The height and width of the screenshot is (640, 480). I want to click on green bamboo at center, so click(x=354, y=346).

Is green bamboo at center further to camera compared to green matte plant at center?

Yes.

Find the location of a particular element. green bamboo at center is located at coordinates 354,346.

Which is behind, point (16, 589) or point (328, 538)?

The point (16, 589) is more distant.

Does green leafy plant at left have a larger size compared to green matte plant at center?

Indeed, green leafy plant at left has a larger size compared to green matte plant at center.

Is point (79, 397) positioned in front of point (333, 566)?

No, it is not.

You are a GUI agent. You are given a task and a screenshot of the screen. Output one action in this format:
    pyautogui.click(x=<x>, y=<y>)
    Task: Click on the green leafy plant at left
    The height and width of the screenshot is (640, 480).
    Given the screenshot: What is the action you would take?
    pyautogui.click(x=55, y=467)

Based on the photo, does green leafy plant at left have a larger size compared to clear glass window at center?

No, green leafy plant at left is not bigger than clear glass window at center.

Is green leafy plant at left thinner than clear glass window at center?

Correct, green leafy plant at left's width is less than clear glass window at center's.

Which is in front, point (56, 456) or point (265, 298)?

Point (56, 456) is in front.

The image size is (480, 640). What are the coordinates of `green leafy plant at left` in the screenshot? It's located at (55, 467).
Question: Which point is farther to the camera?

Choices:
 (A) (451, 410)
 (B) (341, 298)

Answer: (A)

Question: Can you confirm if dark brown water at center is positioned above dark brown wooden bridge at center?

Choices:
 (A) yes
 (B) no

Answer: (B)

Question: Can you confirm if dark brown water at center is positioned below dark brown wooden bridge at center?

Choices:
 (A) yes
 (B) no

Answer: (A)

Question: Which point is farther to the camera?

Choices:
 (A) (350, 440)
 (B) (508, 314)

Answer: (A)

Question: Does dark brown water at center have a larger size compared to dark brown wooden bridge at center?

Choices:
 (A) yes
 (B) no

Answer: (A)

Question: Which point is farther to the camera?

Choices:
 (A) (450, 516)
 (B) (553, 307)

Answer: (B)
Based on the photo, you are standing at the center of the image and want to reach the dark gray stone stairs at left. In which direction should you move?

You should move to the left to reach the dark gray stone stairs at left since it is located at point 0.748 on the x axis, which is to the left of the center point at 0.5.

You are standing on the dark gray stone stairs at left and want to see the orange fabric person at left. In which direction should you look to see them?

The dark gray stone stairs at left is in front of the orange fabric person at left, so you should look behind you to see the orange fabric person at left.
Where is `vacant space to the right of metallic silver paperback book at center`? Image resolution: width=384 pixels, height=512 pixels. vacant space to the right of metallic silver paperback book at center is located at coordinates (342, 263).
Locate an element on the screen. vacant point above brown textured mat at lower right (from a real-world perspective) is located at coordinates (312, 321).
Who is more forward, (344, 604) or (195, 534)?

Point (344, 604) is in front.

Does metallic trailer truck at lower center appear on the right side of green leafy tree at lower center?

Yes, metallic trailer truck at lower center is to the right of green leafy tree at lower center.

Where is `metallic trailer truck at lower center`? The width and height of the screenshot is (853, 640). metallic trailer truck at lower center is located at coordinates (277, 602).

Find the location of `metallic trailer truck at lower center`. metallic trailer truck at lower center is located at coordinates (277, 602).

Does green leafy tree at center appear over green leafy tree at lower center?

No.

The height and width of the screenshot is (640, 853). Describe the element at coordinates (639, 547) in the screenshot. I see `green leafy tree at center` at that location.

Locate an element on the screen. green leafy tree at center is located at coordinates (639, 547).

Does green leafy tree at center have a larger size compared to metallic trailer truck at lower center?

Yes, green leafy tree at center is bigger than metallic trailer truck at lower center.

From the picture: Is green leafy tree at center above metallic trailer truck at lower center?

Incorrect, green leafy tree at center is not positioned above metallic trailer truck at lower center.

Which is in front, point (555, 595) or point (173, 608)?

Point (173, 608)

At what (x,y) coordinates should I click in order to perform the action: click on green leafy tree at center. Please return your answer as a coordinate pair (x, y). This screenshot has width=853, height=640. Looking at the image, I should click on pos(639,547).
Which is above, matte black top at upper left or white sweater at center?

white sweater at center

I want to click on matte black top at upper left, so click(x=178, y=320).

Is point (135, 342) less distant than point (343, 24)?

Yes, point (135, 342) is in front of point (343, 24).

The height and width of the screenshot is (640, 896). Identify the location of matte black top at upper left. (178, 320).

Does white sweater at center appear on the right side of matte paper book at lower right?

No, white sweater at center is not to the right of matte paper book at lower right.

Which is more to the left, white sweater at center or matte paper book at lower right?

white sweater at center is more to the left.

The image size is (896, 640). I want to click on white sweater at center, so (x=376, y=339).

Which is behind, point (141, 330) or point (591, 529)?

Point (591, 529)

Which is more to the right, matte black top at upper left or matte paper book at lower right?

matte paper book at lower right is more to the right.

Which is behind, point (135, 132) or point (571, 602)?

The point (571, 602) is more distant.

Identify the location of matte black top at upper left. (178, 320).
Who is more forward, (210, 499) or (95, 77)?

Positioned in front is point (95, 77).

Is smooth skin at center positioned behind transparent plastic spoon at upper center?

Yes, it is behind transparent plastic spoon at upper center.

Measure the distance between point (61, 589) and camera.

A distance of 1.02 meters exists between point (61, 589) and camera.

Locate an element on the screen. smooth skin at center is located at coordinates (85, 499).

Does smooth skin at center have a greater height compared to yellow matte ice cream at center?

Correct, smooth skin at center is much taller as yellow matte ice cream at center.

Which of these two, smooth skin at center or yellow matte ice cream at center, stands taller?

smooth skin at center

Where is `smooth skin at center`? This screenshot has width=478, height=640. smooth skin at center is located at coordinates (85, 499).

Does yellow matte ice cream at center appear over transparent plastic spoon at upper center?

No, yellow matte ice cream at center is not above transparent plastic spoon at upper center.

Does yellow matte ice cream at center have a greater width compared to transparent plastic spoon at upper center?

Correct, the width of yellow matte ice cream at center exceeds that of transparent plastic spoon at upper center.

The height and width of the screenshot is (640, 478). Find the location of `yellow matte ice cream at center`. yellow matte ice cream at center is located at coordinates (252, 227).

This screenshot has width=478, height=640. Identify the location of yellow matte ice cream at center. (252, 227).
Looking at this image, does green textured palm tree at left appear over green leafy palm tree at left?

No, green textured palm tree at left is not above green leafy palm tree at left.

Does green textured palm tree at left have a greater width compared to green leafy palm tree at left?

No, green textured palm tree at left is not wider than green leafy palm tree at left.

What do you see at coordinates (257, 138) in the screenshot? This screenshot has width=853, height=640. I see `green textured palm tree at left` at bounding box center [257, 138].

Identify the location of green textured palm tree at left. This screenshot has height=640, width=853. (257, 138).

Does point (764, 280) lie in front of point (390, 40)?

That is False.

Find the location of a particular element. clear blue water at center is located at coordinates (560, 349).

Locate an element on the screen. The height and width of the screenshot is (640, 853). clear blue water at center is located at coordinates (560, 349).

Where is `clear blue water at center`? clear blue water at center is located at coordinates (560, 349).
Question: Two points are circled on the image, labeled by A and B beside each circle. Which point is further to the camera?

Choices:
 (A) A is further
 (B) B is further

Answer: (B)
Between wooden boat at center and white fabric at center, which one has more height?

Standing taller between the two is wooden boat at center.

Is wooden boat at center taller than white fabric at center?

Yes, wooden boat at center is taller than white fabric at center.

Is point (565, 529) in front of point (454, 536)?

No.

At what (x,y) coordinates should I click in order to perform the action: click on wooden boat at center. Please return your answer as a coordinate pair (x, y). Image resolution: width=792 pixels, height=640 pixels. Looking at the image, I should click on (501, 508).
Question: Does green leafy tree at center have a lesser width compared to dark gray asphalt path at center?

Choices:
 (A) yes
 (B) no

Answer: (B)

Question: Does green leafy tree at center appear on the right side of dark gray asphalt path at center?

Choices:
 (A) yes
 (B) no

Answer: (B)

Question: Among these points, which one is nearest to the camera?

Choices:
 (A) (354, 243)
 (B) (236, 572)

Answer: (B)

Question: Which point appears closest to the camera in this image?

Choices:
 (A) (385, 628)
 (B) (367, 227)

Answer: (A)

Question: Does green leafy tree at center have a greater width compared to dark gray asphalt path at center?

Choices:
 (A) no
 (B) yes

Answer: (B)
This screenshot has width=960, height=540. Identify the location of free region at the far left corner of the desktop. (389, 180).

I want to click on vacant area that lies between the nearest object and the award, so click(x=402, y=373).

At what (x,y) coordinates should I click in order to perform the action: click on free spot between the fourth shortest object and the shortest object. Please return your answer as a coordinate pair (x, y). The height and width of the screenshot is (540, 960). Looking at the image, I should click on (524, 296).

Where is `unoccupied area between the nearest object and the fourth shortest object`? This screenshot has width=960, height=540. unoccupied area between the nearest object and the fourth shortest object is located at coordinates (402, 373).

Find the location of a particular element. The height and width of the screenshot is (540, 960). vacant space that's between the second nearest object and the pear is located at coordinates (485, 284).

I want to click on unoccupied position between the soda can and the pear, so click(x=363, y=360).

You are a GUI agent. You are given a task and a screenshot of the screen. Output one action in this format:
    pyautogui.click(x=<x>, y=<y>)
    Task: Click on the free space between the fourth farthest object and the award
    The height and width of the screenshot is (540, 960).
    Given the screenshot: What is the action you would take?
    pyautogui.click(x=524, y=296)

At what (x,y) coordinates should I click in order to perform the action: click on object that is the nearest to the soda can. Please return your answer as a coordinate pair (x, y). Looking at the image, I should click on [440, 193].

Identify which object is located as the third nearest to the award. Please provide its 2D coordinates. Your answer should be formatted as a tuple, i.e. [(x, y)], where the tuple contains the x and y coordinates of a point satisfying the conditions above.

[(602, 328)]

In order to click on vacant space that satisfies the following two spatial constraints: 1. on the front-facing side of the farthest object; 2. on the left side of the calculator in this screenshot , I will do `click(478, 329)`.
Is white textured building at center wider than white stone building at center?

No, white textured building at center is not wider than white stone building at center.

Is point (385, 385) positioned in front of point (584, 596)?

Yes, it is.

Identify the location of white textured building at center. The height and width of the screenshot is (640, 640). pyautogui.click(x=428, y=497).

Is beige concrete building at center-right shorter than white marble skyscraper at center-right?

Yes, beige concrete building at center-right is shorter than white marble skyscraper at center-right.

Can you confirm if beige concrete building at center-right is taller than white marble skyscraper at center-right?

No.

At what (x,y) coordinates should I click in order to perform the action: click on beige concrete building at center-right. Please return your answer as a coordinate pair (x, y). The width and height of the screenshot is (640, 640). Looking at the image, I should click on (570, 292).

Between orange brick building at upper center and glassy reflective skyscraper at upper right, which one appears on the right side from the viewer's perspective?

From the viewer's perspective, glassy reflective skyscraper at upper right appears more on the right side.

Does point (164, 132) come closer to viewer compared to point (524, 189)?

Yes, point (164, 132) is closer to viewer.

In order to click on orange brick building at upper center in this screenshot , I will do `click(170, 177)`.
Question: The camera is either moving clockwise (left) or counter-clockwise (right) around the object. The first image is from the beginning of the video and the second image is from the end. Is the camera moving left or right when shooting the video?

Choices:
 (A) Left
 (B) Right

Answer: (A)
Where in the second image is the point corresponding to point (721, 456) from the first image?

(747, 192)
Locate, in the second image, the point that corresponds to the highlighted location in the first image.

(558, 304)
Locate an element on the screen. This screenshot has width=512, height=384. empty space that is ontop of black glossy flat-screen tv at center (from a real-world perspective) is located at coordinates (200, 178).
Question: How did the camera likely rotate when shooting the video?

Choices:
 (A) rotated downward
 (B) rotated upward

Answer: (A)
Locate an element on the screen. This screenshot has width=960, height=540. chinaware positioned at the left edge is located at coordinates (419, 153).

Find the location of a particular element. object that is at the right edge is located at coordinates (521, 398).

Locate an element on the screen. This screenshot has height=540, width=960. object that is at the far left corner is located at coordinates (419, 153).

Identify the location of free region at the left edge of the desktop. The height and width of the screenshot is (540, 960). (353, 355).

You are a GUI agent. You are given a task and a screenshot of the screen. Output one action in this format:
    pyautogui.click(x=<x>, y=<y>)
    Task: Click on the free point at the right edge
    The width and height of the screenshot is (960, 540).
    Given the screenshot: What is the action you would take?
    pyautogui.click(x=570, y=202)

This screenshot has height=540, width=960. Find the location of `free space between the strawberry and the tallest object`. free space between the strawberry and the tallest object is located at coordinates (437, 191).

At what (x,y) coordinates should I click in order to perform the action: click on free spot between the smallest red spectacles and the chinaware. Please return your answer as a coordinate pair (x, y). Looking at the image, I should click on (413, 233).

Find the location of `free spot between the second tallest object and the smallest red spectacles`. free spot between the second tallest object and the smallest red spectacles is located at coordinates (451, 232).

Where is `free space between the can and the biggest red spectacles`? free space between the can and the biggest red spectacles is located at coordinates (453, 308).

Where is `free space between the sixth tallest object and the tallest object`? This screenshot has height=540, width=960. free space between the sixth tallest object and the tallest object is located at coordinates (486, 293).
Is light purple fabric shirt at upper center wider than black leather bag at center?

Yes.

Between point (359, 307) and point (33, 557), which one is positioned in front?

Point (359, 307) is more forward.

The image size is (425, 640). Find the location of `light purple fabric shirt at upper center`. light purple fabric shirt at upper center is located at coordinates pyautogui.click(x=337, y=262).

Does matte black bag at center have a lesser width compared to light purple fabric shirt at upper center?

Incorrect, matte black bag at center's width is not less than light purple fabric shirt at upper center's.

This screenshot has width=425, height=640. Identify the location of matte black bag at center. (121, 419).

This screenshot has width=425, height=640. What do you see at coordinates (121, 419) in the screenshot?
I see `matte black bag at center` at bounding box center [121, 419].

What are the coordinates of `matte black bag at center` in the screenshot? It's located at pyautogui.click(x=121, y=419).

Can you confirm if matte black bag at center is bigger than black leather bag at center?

^^^^^^^^

Quote the data starting with the line that contains "Locate an element on the screen. smooth" and going on through the line that contains "Does yellow matte ice cream at center have", with both of those lines included.

▸ CORRECT RESULT:
Locate an element on the screen. smooth skin at center is located at coordinates (85, 499).

Does smooth skin at center have a greater height compared to yellow matte ice cream at center?

Correct, smooth skin at center is much taller as yellow matte ice cream at center.

Which of these two, smooth skin at center or yellow matte ice cream at center, stands taller?

smooth skin at center

Where is `smooth skin at center`? This screenshot has width=478, height=640. smooth skin at center is located at coordinates (85, 499).

Does yellow matte ice cream at center appear over transparent plastic spoon at upper center?

No, yellow matte ice cream at center is not above transparent plastic spoon at upper center.

Does yellow matte ice cream at center have a greater width compared to transparent plastic spoon at upper center?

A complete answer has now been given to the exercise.